**What this task involves:**
Return the records exactly as they appear below, omitting the pictures.

Scene image comparisons
****************
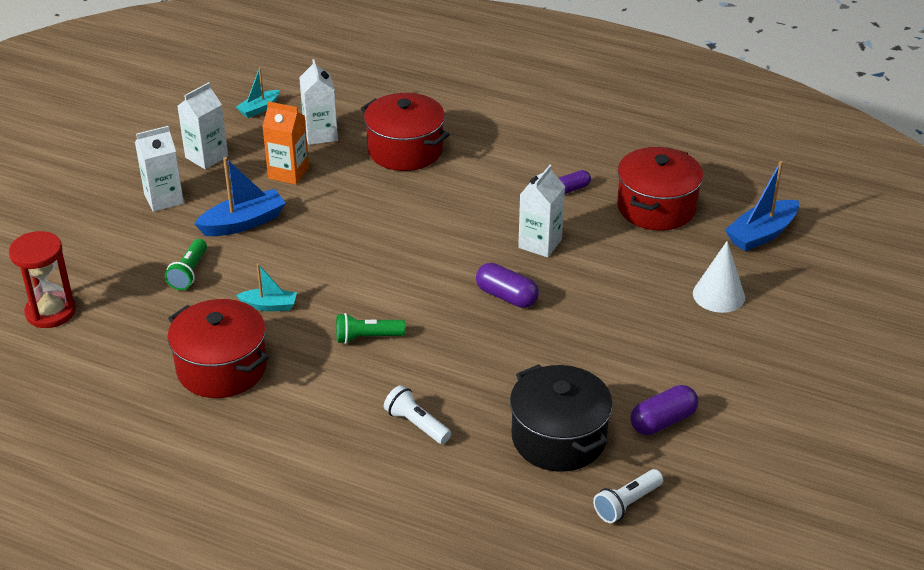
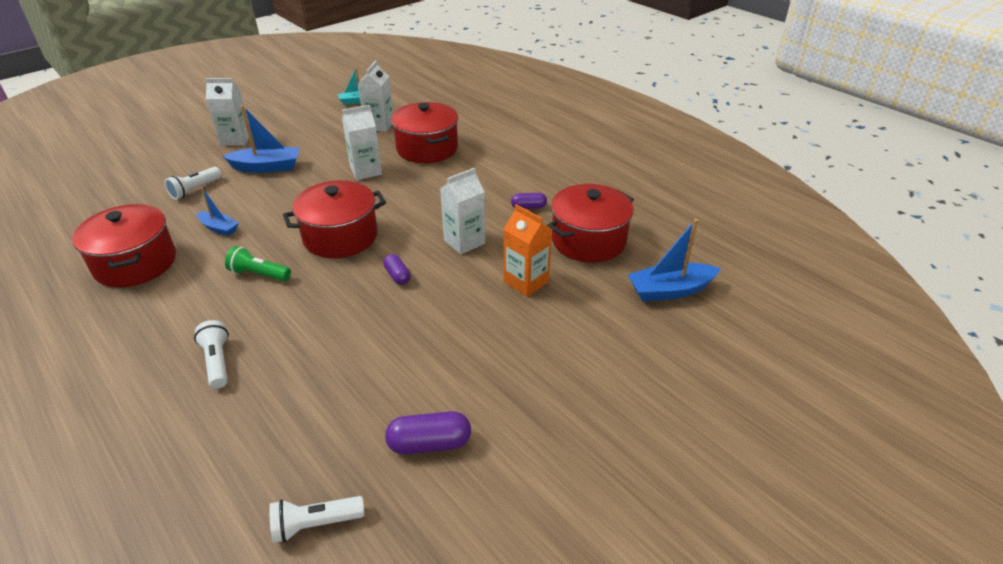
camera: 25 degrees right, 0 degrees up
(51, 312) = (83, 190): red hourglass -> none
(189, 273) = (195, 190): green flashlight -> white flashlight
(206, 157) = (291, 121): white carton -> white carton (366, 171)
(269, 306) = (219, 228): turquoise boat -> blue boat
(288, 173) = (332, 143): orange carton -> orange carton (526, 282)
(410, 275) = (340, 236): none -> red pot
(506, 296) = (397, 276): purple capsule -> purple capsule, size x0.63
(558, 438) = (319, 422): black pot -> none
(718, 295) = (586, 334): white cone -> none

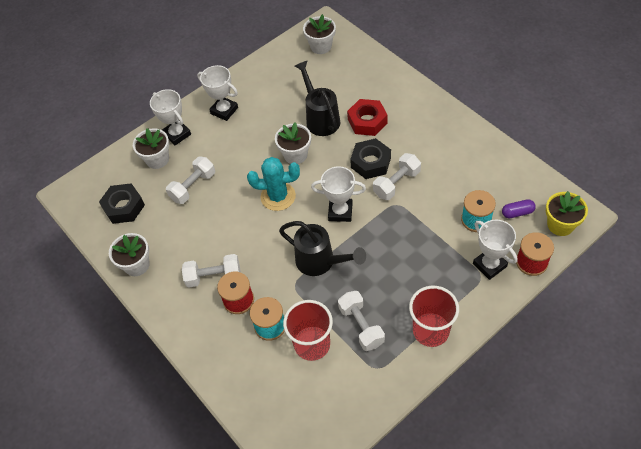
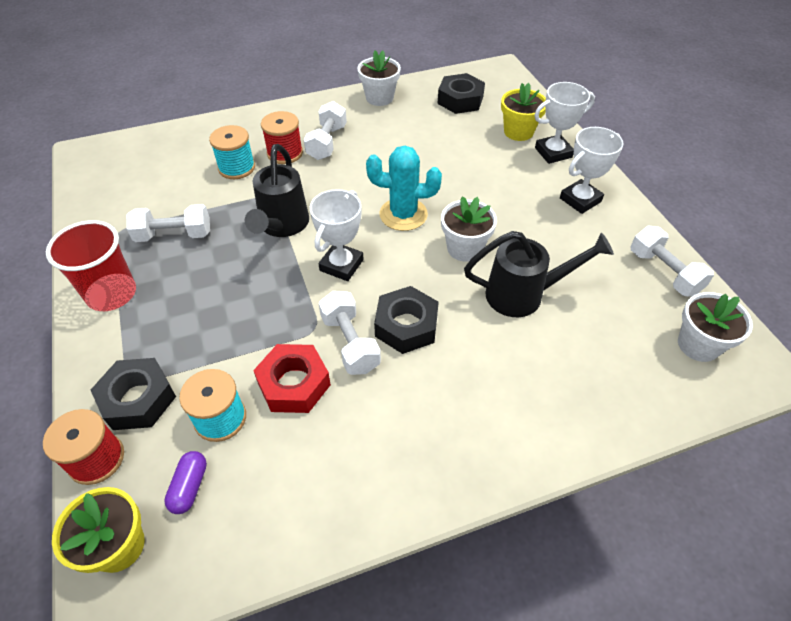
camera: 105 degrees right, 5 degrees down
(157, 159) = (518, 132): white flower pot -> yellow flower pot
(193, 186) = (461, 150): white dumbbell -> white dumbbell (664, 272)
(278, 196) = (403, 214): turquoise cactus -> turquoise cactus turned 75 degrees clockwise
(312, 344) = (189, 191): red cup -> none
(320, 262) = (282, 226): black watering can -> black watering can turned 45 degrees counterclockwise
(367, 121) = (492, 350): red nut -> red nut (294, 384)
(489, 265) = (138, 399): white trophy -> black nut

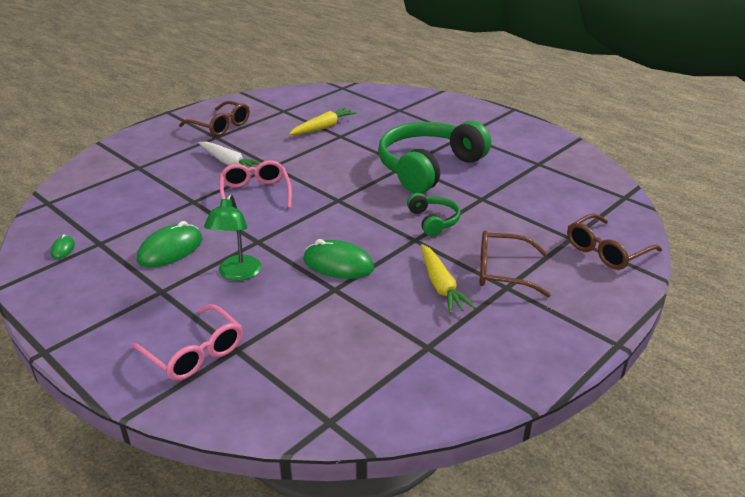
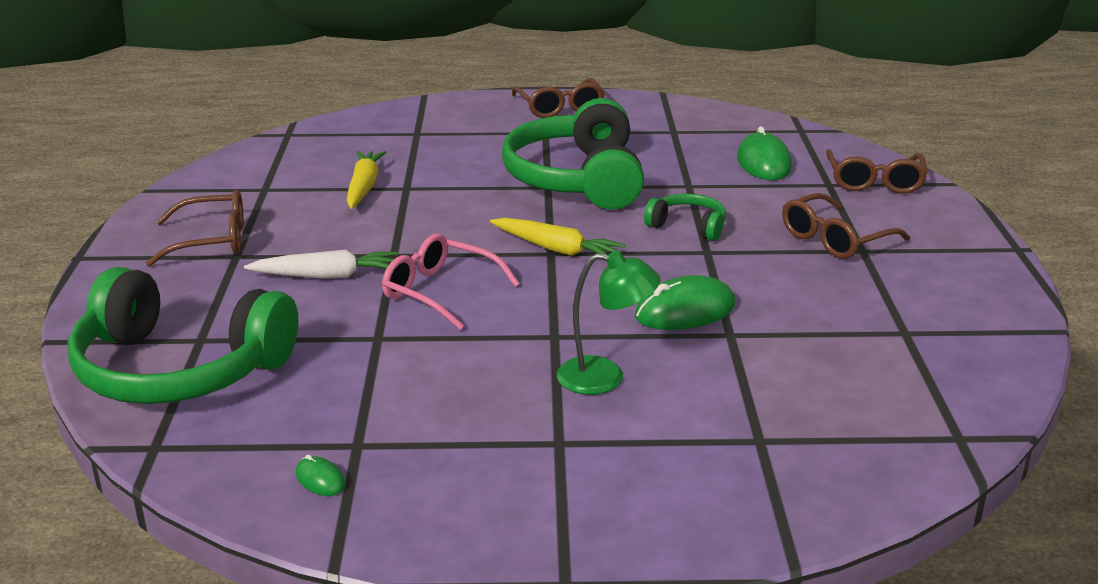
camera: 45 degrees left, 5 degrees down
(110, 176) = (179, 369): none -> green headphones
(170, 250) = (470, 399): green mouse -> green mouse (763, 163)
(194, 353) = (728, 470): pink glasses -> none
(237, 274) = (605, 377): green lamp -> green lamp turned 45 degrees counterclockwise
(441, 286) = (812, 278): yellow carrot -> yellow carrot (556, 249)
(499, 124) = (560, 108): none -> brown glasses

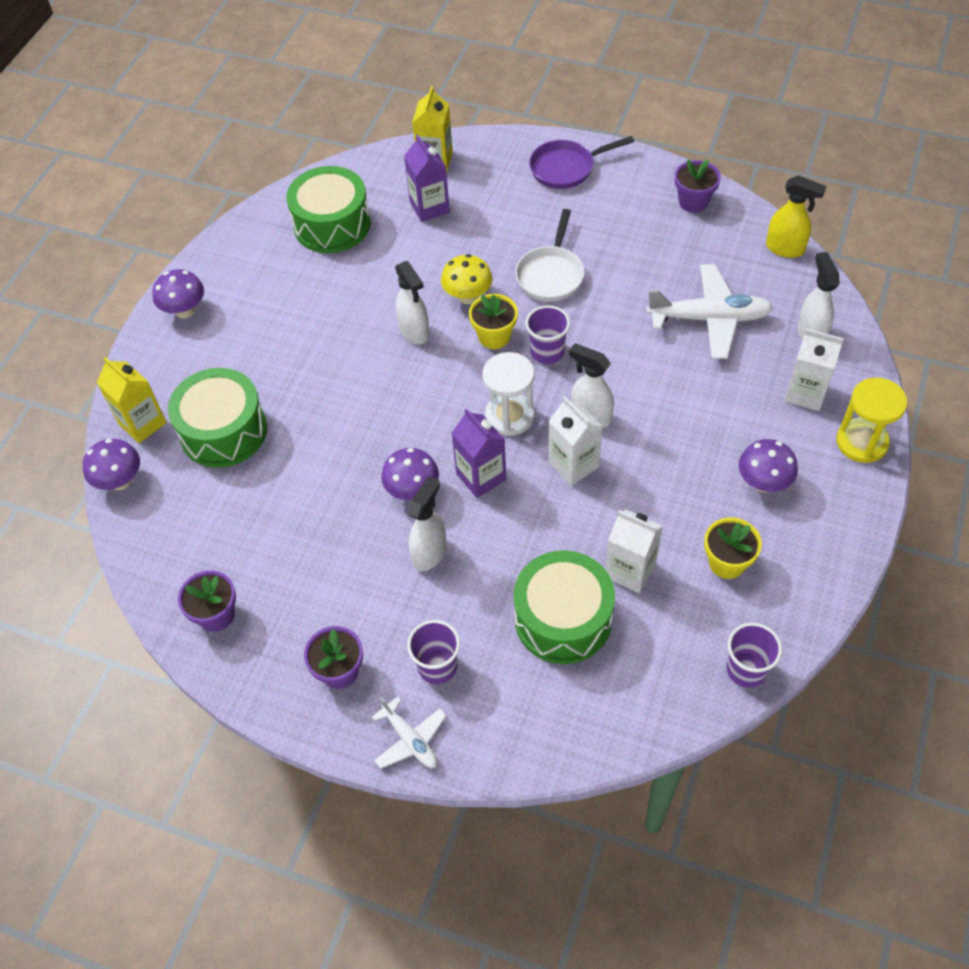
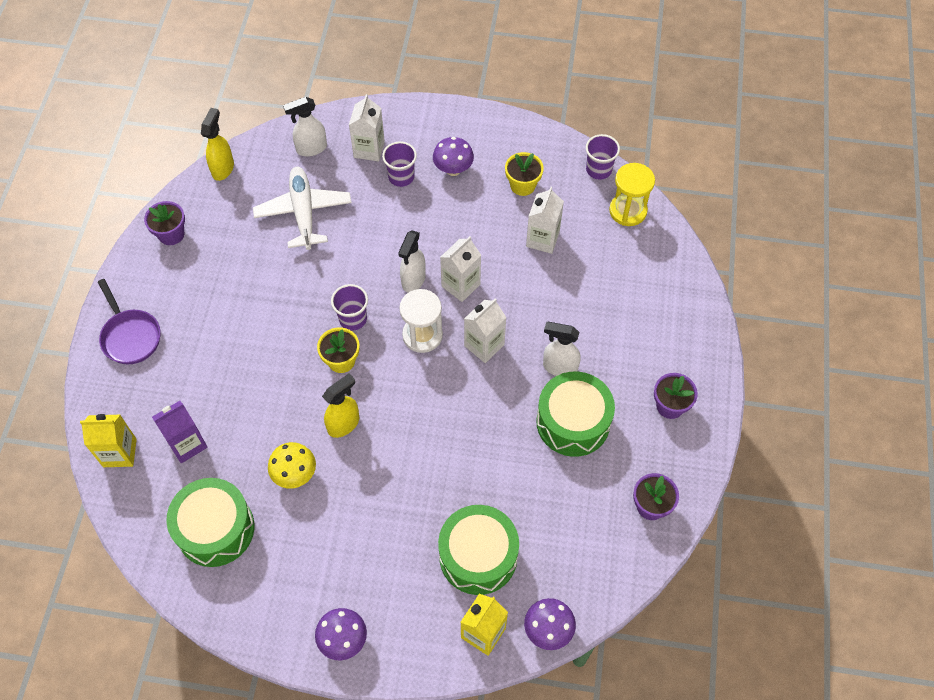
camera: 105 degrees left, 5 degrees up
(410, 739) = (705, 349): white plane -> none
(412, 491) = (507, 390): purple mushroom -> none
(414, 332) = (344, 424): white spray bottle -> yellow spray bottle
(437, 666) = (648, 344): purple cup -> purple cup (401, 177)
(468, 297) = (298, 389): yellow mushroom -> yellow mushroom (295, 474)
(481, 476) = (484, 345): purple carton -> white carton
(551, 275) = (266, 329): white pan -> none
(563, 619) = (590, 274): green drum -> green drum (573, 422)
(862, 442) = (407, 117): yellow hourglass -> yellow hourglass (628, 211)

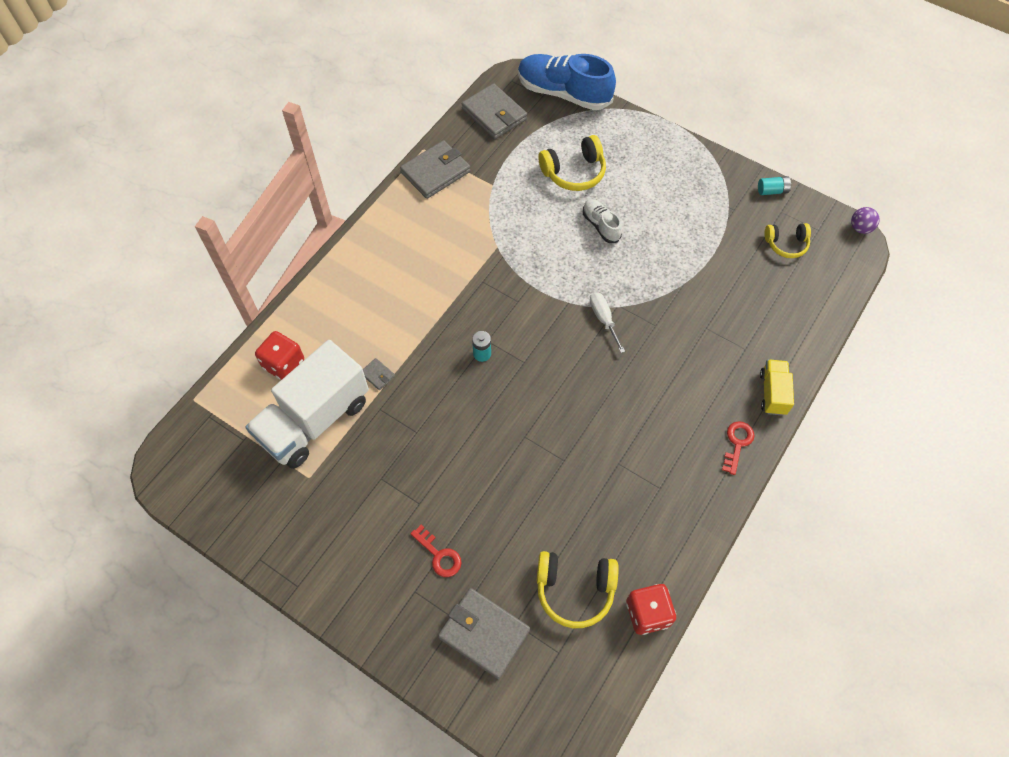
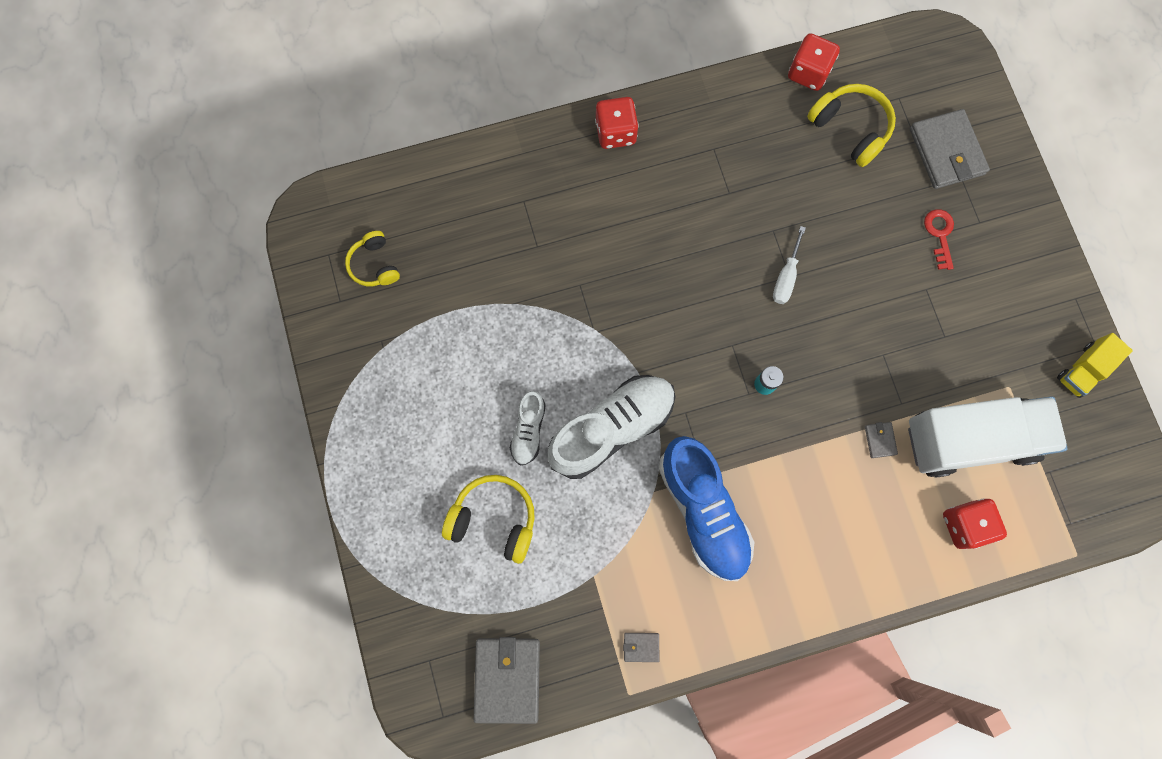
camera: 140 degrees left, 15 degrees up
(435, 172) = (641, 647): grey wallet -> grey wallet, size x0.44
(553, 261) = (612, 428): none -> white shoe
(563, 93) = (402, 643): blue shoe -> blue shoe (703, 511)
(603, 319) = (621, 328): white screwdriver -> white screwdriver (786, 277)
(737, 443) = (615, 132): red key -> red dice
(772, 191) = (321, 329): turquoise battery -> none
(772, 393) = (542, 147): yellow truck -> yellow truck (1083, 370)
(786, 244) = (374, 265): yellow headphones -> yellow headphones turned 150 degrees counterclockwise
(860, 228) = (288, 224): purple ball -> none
****************
**Result of this exercise:**
camera: 25 degrees right, 0 degrees up
(51, 312) = (83, 190): red hourglass -> none
(189, 273) = (195, 190): green flashlight -> white flashlight
(206, 157) = (291, 121): white carton -> white carton (366, 171)
(269, 306) = (219, 228): turquoise boat -> blue boat
(288, 173) = (332, 143): orange carton -> orange carton (526, 282)
(410, 275) = (340, 236): none -> red pot
(506, 296) = (397, 276): purple capsule -> purple capsule, size x0.63
(558, 438) = (319, 422): black pot -> none
(718, 295) = (586, 334): white cone -> none

camera: 105 degrees right, 5 degrees down
(157, 159) = (518, 132): white flower pot -> yellow flower pot
(193, 186) = (461, 150): white dumbbell -> white dumbbell (664, 272)
(278, 196) = (403, 214): turquoise cactus -> turquoise cactus turned 75 degrees clockwise
(312, 344) = (189, 191): red cup -> none
(320, 262) = (282, 226): black watering can -> black watering can turned 45 degrees counterclockwise
(367, 121) = (492, 350): red nut -> red nut (294, 384)
(489, 265) = (138, 399): white trophy -> black nut

camera: 45 degrees left, 5 degrees down
(110, 176) = (179, 369): none -> green headphones
(170, 250) = (470, 399): green mouse -> green mouse (763, 163)
(194, 353) = (728, 470): pink glasses -> none
(237, 274) = (605, 377): green lamp -> green lamp turned 45 degrees counterclockwise
(441, 286) = (812, 278): yellow carrot -> yellow carrot (556, 249)
(499, 124) = (560, 108): none -> brown glasses

camera: 105 degrees left, 5 degrees up
(410, 739) = (705, 349): white plane -> none
(412, 491) = (507, 390): purple mushroom -> none
(414, 332) = (344, 424): white spray bottle -> yellow spray bottle
(437, 666) = (648, 344): purple cup -> purple cup (401, 177)
(468, 297) = (298, 389): yellow mushroom -> yellow mushroom (295, 474)
(481, 476) = (484, 345): purple carton -> white carton
(551, 275) = (266, 329): white pan -> none
(563, 619) = (590, 274): green drum -> green drum (573, 422)
(862, 442) = (407, 117): yellow hourglass -> yellow hourglass (628, 211)

camera: 140 degrees left, 15 degrees up
(435, 172) = (641, 647): grey wallet -> grey wallet, size x0.44
(553, 261) = (612, 428): none -> white shoe
(563, 93) = (402, 643): blue shoe -> blue shoe (703, 511)
(603, 319) = (621, 328): white screwdriver -> white screwdriver (786, 277)
(737, 443) = (615, 132): red key -> red dice
(772, 191) = (321, 329): turquoise battery -> none
(772, 393) = (542, 147): yellow truck -> yellow truck (1083, 370)
(786, 244) = (374, 265): yellow headphones -> yellow headphones turned 150 degrees counterclockwise
(860, 228) = (288, 224): purple ball -> none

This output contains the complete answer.